What you need to do:
Write out only the lines from the start of the entries up to and including the line with "U26: NAND 74LS00"; please skip the pictures.

Source data:
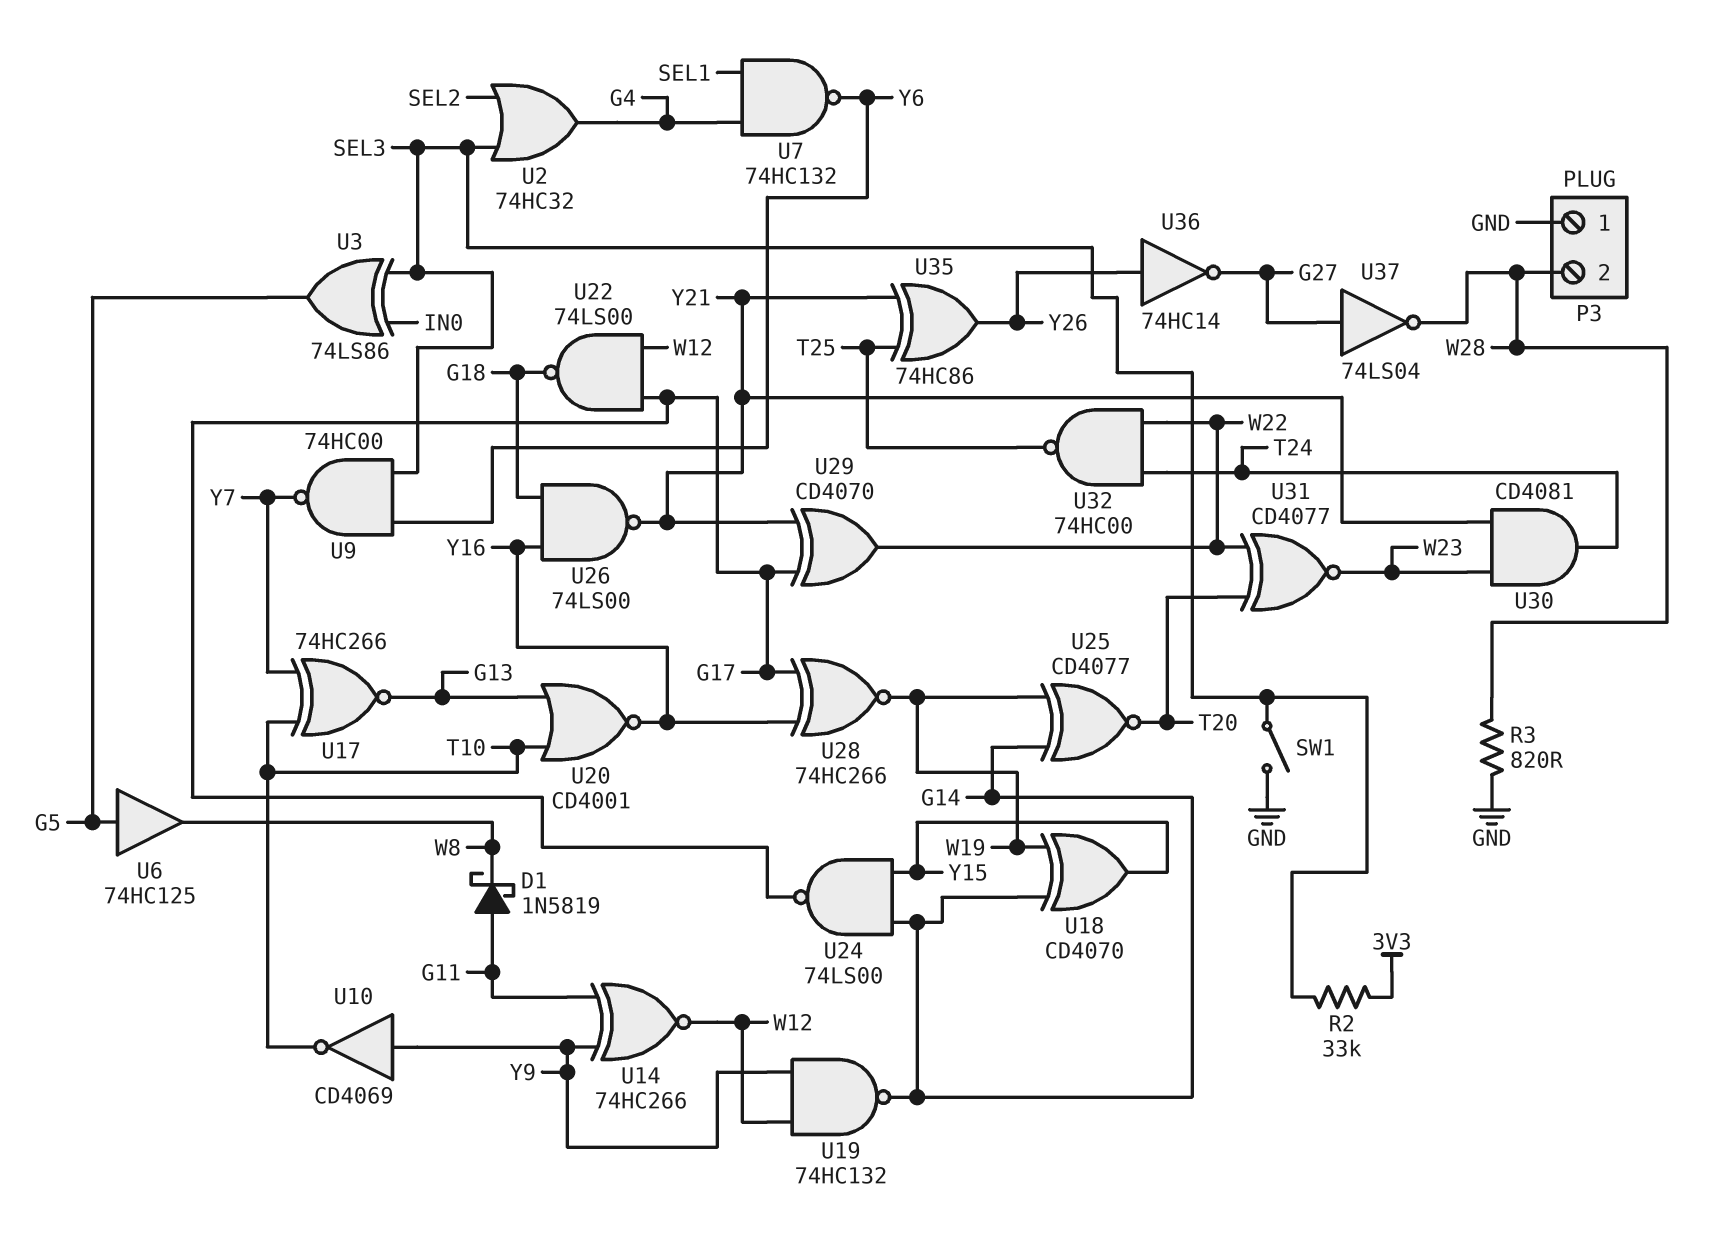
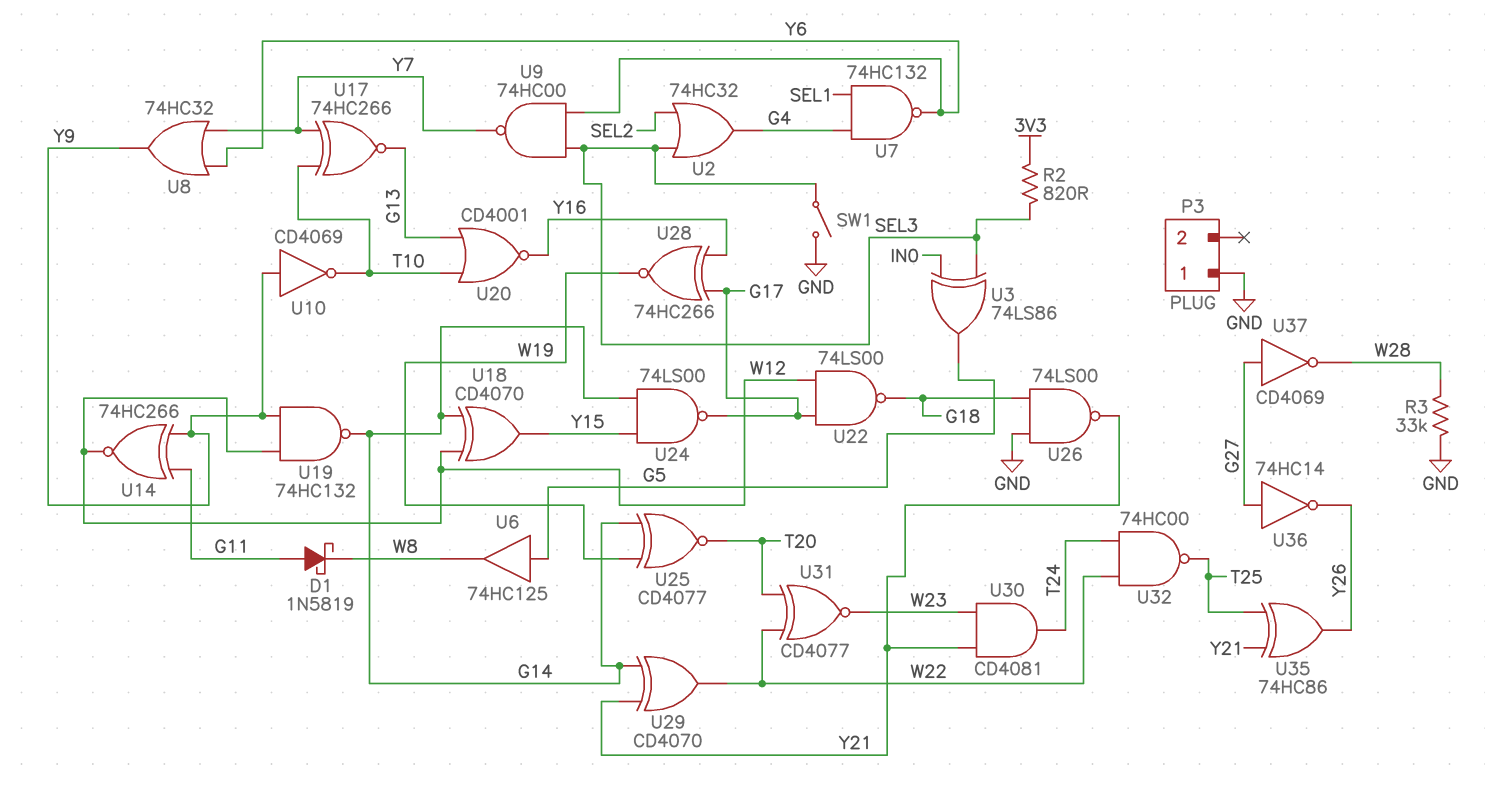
P3 pin 2: W28 -> none
R2: 33k (3V3, SEL3) -> 820 (3V3, SEL3)
R3: 820 (GND, W28) -> 33k (GND, W28)
U8: none -> OR 74HC32 (in Y6, in Y7, out Y9)
U18: XOR CD4070 (in G14, in W19, out Y15) -> XOR CD4070 (in G14, in W12, out Y15)
U26: NAND 74LS00 (in G18, in Y16, out Y21) -> NAND 74LS00 (in G18, in GND, out Y21)
U29: XOR CD4070 (in G17, in Y21, out W22) -> XOR CD4070 (in G14, in Y21, out W22)
U36: NOT 74HC14 (in Y26, out G27) -> NOT 74HC14 (in G27, out Y26)
U37: NOT 74LS04 (in G27, out W28) -> NOT CD4069 (in G27, out W28)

Answer to this task:
P3 pin 2: W28 -> none
R2: 33k (3V3, SEL3) -> 820 (3V3, SEL3)
R3: 820 (GND, W28) -> 33k (GND, W28)
U8: none -> OR 74HC32 (in Y6, in Y7, out Y9)
U18: XOR CD4070 (in G14, in W19, out Y15) -> XOR CD4070 (in G14, in W12, out Y15)
U26: NAND 74LS00 (in G18, in Y16, out Y21) -> NAND 74LS00 (in G18, in GND, out Y21)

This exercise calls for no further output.